TASK REQUIREMENTS: Filter the records below down to lines containing "dice".

PROVIDED ENTRIES:
--- START ---
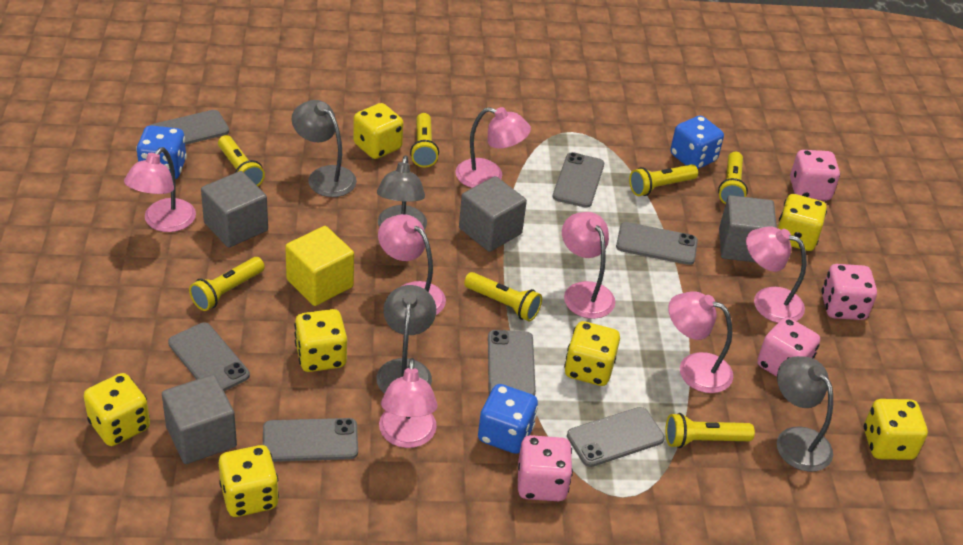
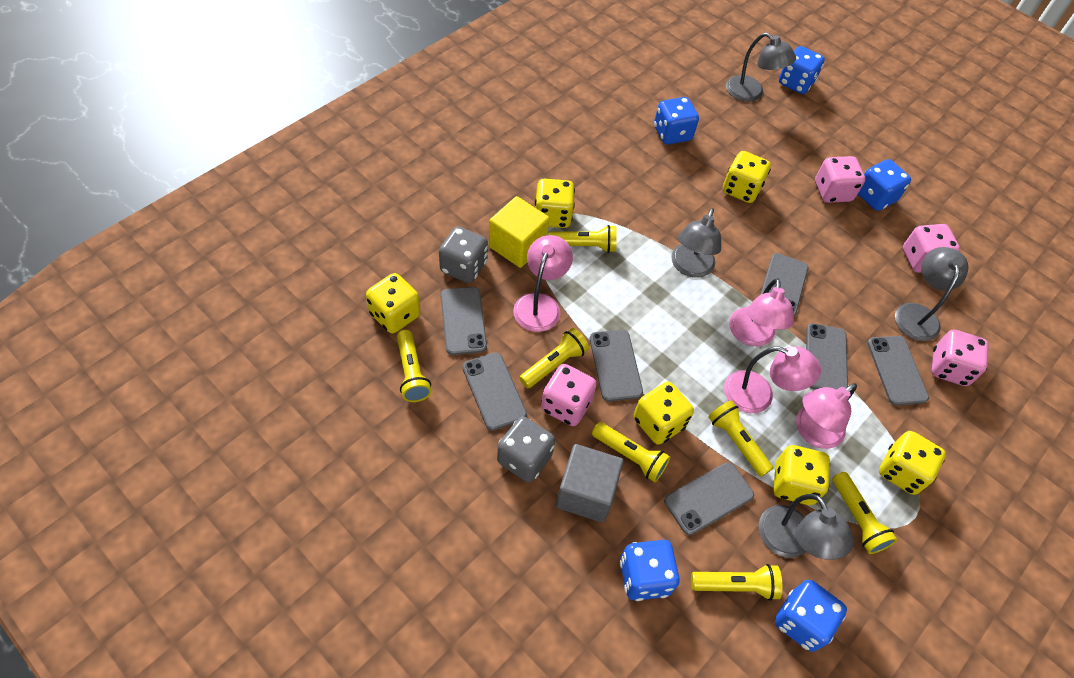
blue dice: 3 -> 5
grey cube: 4 -> 1
grey dice: 0 -> 2
pink lamp: 7 -> 4
yellow dice: 7 -> 6

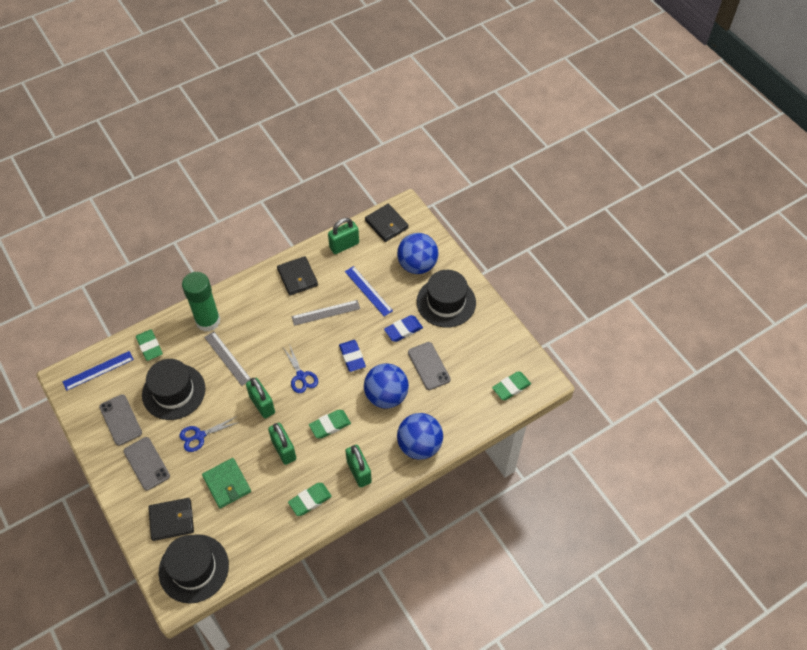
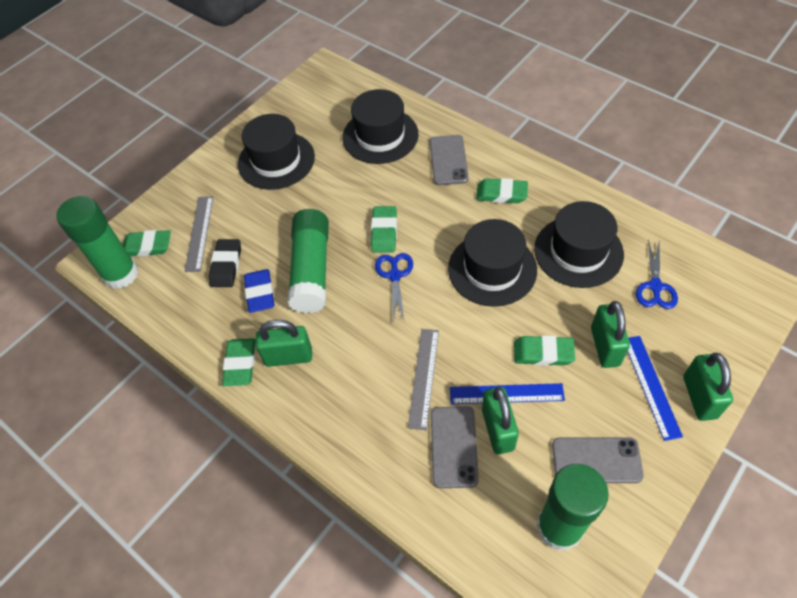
black eraser: 0 -> 1
black hat: 3 -> 4
black wallet: 3 -> 0
blue ball: 3 -> 0
blue eraser: 2 -> 1
green eraser: 4 -> 5
green glue stick: 1 -> 3
green wallet: 1 -> 0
--- END ---
REPLY TO THE TASK:
blue dice: 3 -> 5
grey dice: 0 -> 2
yellow dice: 7 -> 6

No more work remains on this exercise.